Only the count is expected: the number of lines below that contain "turquoise".

BEGIN EXTRACTED ENTRIES

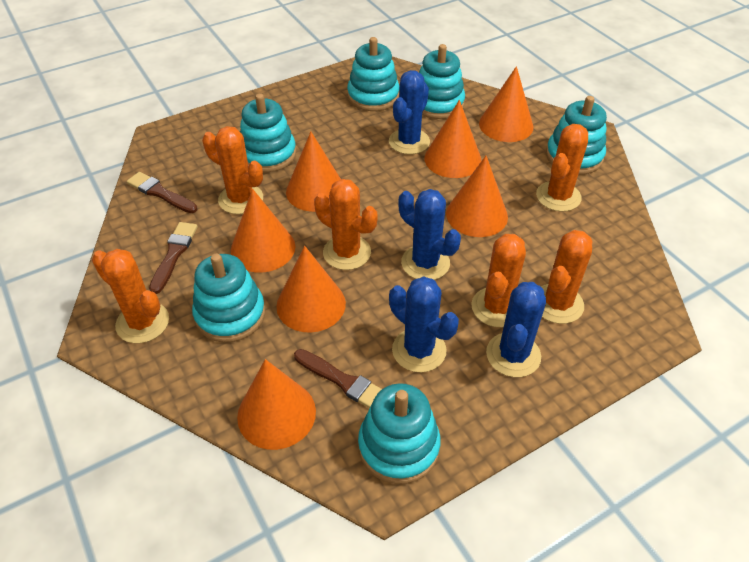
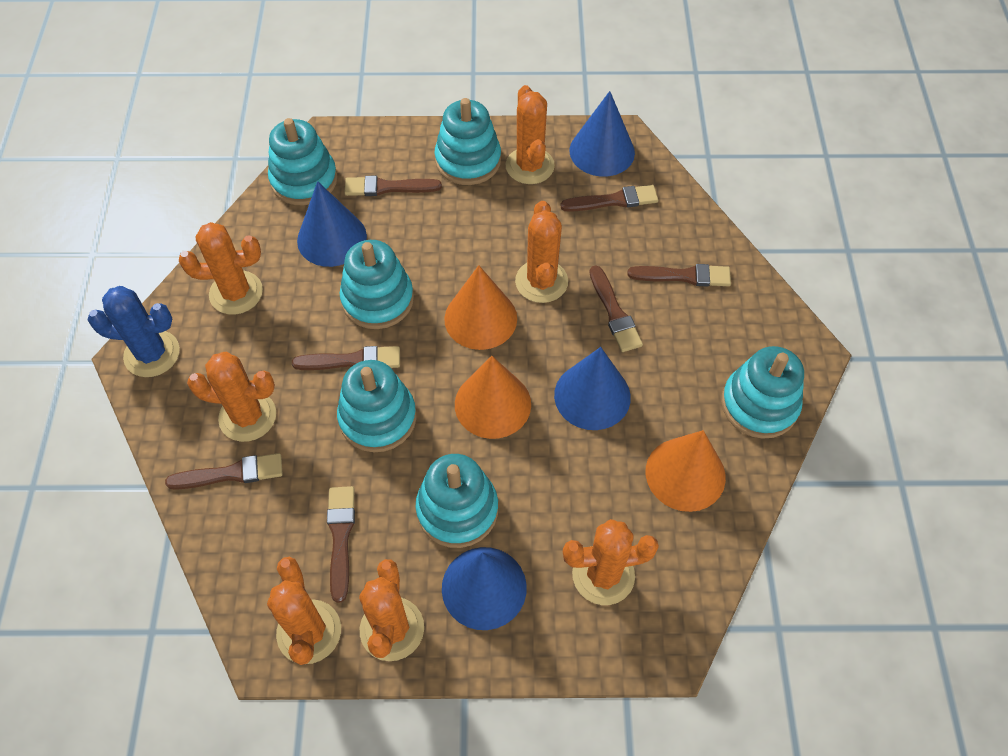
blue cactus: 4 -> 1
blue cone: 0 -> 4
brown brush: 3 -> 7
orange cactus: 6 -> 7
orange cone: 7 -> 3

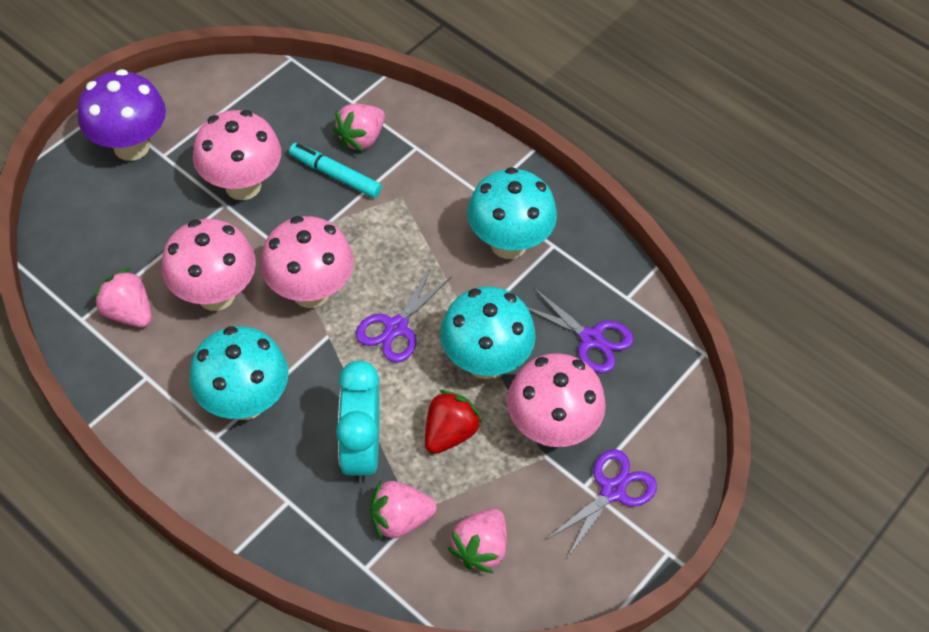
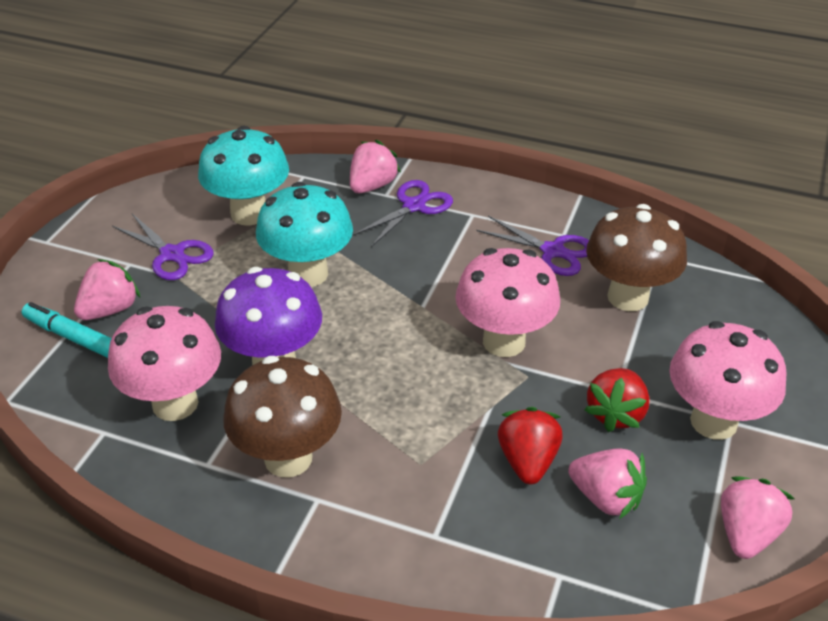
brown mushroom: 0 -> 2
pink mushroom: 4 -> 3
red strawberry: 1 -> 2
turquoise clock: 1 -> 0
turquoise mushroom: 3 -> 2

END EXTRACTED ENTRIES

▶ _TASK SOLUTION_
2